Items from a data source
● ● ● ●

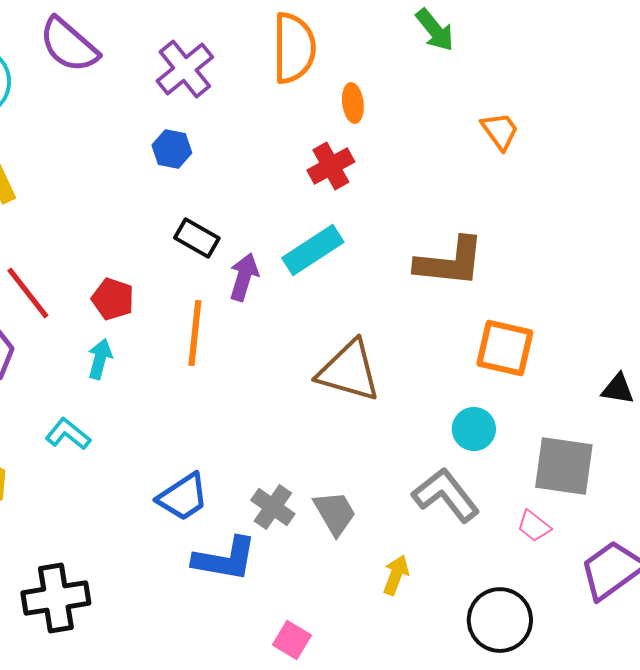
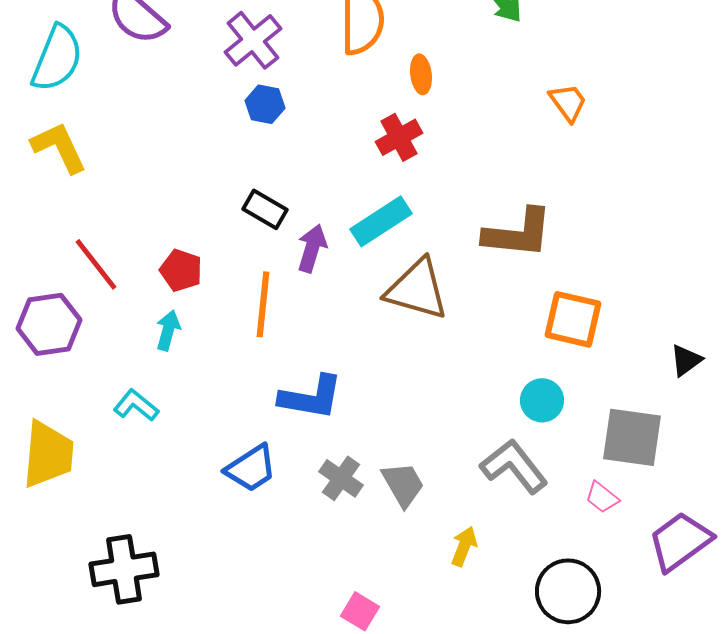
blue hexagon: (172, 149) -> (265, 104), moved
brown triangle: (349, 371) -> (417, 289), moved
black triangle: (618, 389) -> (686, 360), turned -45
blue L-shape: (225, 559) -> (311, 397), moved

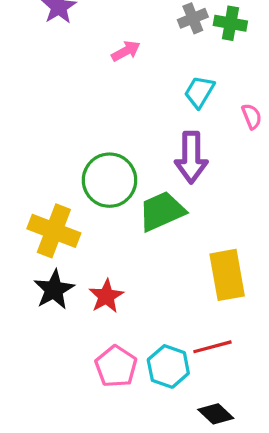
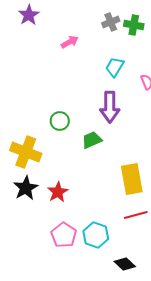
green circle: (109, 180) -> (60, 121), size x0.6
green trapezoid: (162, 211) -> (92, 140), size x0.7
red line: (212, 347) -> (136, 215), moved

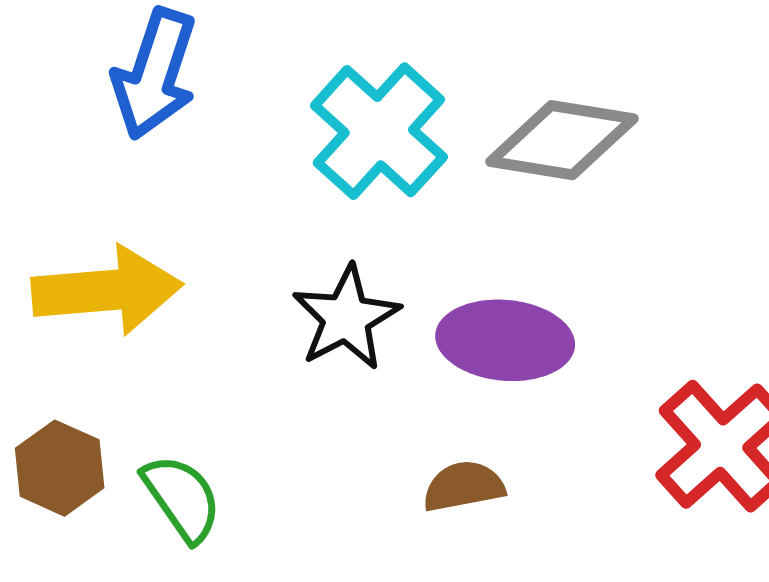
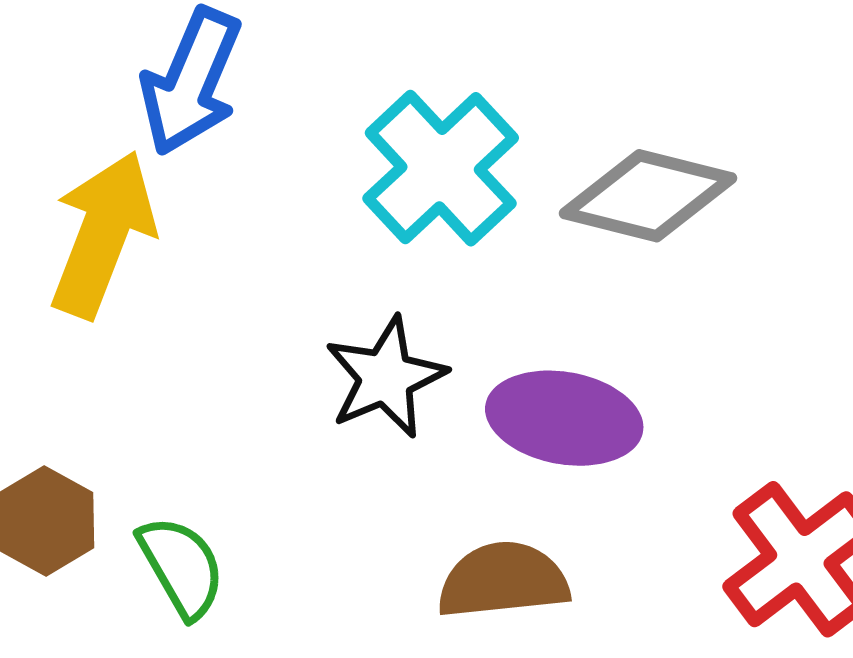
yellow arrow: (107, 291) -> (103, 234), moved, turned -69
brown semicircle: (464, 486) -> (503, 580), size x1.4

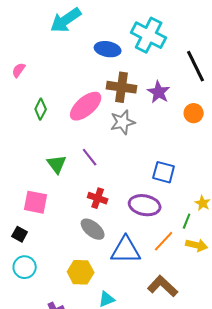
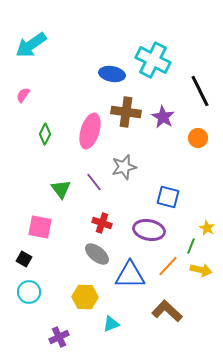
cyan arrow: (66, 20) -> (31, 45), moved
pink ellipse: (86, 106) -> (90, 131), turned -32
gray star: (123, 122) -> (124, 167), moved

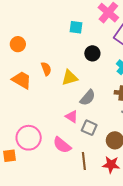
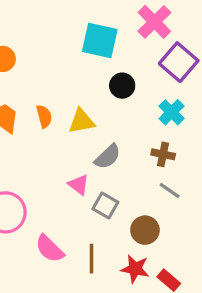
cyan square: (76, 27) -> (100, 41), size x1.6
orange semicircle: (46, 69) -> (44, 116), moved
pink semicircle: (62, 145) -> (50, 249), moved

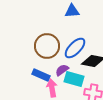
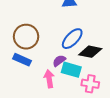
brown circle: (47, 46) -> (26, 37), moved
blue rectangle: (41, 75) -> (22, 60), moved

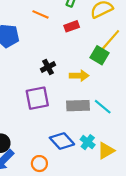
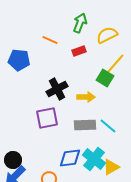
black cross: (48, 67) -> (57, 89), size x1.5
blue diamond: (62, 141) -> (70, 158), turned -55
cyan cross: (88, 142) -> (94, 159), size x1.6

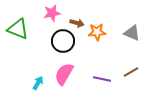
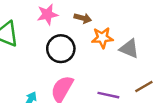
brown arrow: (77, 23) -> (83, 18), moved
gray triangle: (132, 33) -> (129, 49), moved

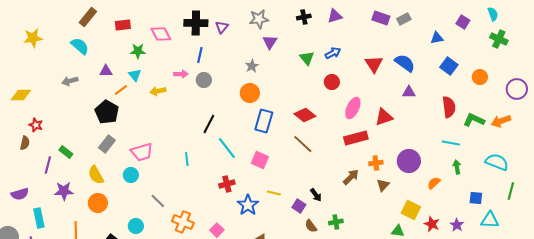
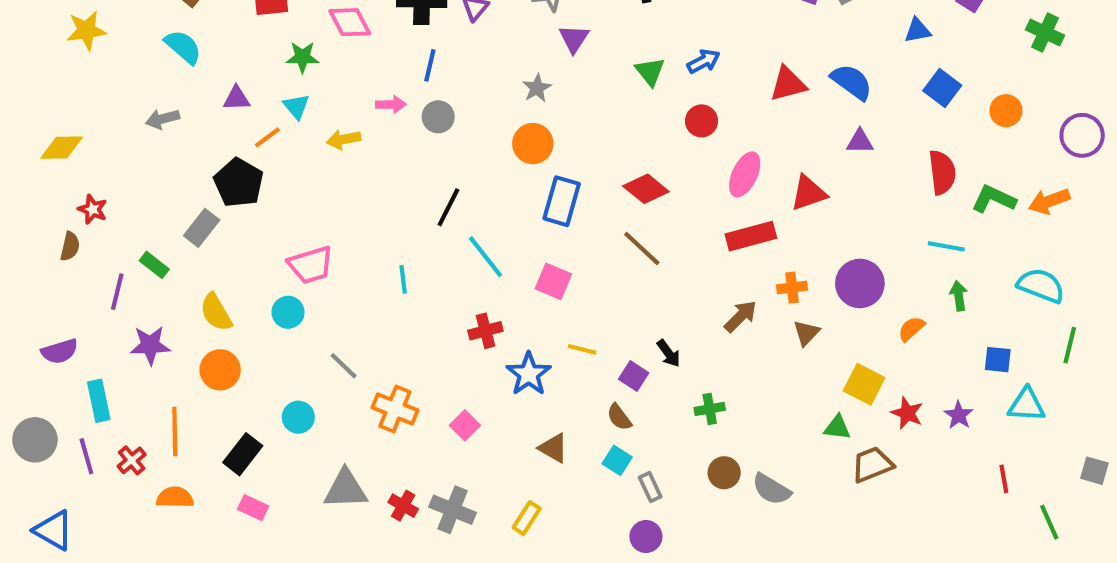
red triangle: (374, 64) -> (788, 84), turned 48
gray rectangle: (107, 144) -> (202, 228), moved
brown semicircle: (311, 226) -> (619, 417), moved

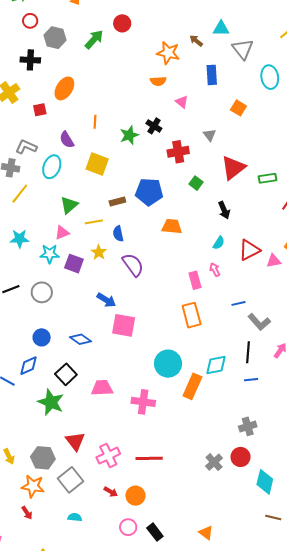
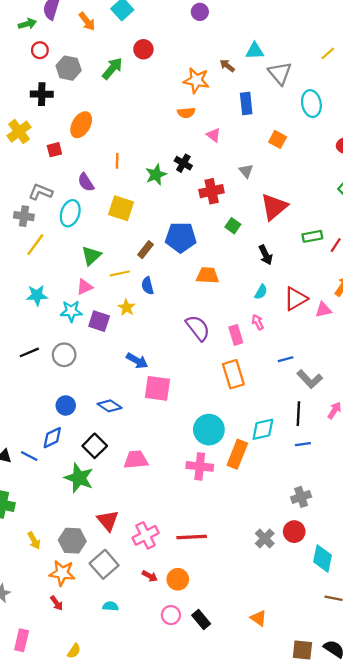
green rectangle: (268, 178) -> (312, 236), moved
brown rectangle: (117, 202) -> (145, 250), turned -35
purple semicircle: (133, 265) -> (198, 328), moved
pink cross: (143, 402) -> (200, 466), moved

● ● ● ●

## Task details
Copy the lines above exactly, starting at the one with "red line: (212, 347) -> (136, 215), moved" and ending at the one with "brown semicircle: (311, 226)", both included. Leave out any pictures and add nothing else.

## Solved exercise
red line: (212, 347) -> (136, 215), moved

yellow arrow: (107, 291) -> (103, 234), moved, turned -69
brown semicircle: (464, 486) -> (503, 580), size x1.4

cyan arrow: (66, 20) -> (31, 45), moved
pink ellipse: (86, 106) -> (90, 131), turned -32
gray star: (123, 122) -> (124, 167), moved

cyan square: (76, 27) -> (100, 41), size x1.6
orange semicircle: (46, 69) -> (44, 116), moved
pink semicircle: (62, 145) -> (50, 249), moved

brown circle: (47, 46) -> (26, 37), moved
blue rectangle: (41, 75) -> (22, 60), moved

black cross: (48, 67) -> (57, 89), size x1.5
blue diamond: (62, 141) -> (70, 158), turned -55
cyan cross: (88, 142) -> (94, 159), size x1.6

brown arrow: (77, 23) -> (83, 18), moved
gray triangle: (132, 33) -> (129, 49), moved

red triangle: (374, 64) -> (788, 84), turned 48
gray rectangle: (107, 144) -> (202, 228), moved
brown semicircle: (311, 226) -> (619, 417), moved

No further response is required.